■ **YOUR GOAL**: Report back every line below that carries the word "truck".

■ **Dataset items**:
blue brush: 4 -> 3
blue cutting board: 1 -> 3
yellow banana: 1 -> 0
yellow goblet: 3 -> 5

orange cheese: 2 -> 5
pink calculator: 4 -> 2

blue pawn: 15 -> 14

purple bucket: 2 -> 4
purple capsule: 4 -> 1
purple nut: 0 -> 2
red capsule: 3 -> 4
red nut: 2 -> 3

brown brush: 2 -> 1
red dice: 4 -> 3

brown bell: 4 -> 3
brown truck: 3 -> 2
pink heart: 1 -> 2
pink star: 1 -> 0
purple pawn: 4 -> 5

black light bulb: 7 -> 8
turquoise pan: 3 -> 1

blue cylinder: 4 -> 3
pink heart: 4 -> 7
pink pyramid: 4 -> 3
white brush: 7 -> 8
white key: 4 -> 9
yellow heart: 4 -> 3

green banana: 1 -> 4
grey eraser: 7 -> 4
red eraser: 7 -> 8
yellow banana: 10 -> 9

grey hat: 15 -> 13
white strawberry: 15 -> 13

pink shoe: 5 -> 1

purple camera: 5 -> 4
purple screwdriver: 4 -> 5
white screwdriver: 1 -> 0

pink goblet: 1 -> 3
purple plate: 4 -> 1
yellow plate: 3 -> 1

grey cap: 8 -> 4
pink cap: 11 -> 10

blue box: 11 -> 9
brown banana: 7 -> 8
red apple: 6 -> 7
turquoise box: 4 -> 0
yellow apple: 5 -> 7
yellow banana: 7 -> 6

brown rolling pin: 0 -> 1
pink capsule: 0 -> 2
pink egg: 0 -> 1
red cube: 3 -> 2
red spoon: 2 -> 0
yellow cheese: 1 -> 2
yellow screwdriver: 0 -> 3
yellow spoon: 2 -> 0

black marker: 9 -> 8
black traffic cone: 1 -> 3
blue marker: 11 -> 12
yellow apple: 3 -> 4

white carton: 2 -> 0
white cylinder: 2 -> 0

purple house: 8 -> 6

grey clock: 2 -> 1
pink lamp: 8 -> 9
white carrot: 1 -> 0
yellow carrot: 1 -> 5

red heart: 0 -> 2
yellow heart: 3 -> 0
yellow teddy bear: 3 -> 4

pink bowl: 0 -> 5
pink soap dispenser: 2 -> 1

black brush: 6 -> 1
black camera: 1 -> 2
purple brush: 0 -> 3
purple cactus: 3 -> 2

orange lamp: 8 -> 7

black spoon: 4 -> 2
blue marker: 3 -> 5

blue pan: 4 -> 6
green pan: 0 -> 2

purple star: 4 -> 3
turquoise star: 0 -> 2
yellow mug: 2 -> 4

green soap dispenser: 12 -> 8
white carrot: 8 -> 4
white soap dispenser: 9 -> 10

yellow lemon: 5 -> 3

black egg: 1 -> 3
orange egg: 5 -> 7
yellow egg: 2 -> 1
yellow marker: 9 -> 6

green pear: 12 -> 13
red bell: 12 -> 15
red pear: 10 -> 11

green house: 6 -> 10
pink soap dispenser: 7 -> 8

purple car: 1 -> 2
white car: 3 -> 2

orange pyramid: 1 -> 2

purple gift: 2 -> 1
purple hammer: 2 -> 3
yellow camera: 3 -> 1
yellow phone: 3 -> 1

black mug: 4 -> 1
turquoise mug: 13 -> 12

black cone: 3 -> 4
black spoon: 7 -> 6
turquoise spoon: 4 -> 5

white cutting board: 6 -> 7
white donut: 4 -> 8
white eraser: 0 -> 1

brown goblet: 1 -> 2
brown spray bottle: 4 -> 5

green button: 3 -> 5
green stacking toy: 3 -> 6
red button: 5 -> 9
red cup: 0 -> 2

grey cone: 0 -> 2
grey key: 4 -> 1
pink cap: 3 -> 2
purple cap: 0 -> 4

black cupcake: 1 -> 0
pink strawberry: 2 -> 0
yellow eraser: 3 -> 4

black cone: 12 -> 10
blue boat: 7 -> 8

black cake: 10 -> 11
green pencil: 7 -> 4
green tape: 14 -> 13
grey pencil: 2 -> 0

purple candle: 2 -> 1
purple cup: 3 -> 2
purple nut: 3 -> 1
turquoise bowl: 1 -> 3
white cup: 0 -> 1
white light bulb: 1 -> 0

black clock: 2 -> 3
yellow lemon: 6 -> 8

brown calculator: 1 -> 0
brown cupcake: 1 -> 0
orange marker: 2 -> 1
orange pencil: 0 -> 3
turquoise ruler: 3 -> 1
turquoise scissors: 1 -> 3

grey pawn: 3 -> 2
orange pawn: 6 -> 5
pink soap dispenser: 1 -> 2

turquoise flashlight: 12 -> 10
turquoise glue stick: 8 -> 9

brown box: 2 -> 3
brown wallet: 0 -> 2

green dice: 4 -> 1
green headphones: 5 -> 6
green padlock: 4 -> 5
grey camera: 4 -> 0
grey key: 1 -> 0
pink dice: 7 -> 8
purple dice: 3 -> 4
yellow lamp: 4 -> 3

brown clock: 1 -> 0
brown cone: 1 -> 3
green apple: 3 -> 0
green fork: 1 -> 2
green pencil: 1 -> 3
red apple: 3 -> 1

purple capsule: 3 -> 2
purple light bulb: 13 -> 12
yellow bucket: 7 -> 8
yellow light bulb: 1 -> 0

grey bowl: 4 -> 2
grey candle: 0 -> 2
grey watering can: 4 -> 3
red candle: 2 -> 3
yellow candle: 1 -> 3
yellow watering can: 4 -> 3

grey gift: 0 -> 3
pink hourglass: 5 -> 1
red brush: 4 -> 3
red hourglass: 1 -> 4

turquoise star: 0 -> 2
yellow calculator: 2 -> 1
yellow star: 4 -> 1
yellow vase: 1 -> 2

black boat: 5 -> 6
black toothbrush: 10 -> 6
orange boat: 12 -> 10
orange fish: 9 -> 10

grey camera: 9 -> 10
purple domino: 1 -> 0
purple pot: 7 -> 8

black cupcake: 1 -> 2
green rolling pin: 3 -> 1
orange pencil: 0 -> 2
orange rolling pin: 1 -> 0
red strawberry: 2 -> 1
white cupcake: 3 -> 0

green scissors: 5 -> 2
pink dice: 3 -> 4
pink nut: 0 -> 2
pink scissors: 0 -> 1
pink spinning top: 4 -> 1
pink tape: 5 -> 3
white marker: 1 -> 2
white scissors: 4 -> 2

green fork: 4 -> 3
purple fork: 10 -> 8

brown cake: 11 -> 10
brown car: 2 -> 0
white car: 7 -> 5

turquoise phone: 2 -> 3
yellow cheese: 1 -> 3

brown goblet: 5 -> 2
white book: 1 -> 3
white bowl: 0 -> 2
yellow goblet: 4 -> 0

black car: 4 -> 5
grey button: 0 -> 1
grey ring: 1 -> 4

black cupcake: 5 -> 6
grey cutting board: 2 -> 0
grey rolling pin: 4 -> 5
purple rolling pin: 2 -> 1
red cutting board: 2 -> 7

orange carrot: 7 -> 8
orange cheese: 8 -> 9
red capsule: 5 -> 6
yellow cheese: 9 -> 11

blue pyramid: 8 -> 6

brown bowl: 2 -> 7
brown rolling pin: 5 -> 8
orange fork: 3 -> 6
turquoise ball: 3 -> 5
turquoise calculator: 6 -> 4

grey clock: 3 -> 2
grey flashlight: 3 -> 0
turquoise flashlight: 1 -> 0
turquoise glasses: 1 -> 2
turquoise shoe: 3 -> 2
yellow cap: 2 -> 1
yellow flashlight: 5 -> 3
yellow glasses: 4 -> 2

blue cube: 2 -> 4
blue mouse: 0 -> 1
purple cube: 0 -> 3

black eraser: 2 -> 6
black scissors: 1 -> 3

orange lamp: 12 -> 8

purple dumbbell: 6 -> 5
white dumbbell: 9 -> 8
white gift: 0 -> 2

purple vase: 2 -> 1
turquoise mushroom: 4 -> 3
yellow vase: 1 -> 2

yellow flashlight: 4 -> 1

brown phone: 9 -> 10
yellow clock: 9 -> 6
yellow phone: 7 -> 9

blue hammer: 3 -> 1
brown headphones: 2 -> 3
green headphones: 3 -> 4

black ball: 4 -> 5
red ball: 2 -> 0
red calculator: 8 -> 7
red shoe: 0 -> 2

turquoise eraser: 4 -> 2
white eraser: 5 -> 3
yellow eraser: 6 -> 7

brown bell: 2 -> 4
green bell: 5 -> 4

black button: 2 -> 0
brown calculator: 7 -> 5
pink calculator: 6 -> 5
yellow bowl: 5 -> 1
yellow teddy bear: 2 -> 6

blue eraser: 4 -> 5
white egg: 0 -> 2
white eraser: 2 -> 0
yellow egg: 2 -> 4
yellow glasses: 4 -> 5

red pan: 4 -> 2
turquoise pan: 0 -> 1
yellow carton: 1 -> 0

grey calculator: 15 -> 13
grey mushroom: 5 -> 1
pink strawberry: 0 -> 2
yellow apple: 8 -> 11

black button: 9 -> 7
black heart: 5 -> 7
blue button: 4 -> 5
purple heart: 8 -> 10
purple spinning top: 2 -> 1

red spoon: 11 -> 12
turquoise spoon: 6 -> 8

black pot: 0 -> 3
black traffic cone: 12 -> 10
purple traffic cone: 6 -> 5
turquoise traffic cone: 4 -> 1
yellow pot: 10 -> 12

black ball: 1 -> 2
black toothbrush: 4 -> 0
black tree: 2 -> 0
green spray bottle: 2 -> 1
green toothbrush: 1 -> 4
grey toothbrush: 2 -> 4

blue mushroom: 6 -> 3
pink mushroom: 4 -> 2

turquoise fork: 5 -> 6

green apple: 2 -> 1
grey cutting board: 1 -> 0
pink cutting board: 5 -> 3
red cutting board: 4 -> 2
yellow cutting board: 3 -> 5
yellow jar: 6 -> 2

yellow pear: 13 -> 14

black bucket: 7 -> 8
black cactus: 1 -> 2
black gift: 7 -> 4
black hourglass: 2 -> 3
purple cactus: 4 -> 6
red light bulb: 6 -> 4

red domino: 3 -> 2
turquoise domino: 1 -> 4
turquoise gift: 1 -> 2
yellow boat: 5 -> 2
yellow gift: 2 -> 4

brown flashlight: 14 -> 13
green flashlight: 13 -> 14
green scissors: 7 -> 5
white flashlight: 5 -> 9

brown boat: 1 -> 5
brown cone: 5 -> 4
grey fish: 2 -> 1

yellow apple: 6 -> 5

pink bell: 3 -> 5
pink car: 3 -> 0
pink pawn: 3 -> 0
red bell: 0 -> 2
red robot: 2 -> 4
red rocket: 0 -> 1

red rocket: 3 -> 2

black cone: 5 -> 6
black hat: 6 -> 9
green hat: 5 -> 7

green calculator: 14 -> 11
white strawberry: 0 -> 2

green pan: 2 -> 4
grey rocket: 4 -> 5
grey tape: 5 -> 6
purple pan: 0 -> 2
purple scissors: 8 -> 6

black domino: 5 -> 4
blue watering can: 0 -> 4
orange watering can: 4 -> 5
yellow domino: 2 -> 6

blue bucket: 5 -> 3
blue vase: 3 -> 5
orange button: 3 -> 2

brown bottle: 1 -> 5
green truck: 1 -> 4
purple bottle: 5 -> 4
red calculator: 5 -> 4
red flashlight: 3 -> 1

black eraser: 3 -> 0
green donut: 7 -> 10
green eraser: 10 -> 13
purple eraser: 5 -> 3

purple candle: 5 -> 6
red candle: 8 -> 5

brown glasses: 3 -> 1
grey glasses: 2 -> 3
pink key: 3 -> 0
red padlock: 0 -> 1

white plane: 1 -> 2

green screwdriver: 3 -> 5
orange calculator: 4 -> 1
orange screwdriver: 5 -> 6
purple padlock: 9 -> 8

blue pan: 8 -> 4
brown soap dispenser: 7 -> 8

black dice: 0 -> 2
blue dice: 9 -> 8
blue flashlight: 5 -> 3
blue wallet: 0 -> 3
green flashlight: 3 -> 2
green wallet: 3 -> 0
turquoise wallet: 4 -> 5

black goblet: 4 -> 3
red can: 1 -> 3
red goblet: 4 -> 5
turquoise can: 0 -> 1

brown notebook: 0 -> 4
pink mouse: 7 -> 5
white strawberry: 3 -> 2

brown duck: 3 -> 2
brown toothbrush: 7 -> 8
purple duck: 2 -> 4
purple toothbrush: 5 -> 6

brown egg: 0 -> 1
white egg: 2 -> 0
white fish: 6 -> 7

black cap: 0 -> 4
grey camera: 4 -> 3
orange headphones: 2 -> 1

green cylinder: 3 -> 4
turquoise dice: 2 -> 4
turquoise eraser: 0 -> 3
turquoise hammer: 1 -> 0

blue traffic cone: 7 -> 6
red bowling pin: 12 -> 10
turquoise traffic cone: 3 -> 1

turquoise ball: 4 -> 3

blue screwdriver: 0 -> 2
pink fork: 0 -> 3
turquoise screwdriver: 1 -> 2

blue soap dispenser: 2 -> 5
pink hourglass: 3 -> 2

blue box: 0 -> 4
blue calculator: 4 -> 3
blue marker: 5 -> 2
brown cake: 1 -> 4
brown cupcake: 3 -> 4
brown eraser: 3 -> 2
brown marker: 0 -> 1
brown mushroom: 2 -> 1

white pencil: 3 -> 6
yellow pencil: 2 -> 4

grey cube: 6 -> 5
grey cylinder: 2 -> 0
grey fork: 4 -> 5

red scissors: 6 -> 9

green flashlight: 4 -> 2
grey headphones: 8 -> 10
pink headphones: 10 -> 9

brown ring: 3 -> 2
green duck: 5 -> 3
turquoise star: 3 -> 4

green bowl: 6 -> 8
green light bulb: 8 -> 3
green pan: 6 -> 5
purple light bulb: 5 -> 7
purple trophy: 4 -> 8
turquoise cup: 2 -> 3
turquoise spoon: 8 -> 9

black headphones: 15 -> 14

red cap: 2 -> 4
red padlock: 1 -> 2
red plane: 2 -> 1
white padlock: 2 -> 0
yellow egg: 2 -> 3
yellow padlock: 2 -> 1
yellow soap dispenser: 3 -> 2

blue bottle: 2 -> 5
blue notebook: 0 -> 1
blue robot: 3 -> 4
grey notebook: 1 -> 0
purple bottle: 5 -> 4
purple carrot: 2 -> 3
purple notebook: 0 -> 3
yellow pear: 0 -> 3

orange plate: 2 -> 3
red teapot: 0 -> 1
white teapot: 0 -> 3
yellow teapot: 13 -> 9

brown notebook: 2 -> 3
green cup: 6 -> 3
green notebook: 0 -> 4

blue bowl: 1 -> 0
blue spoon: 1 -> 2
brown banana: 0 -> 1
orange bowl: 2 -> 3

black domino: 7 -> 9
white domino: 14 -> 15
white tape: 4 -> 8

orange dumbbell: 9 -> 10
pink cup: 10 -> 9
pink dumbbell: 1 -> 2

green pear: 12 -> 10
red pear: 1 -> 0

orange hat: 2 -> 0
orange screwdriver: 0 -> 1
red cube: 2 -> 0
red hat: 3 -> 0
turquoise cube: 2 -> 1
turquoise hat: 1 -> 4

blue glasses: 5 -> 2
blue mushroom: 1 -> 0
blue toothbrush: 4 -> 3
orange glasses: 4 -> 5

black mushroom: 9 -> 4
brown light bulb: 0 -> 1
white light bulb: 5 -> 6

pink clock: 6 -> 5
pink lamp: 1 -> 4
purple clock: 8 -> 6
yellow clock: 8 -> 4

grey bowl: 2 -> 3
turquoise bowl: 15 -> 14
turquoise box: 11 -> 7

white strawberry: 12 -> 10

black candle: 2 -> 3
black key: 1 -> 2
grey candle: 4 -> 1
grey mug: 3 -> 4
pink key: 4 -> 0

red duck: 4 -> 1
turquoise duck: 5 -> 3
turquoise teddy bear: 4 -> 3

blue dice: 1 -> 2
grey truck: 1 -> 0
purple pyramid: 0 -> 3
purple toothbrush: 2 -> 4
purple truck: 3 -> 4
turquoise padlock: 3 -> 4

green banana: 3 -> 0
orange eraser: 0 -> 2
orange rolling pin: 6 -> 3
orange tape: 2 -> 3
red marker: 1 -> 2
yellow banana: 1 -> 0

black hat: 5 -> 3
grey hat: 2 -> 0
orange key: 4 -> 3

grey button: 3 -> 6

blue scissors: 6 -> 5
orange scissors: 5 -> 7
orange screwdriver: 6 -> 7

■ **ANSWER TO THIS TASK**:
brown truck: 3 -> 2
green truck: 1 -> 4
grey truck: 1 -> 0
purple truck: 3 -> 4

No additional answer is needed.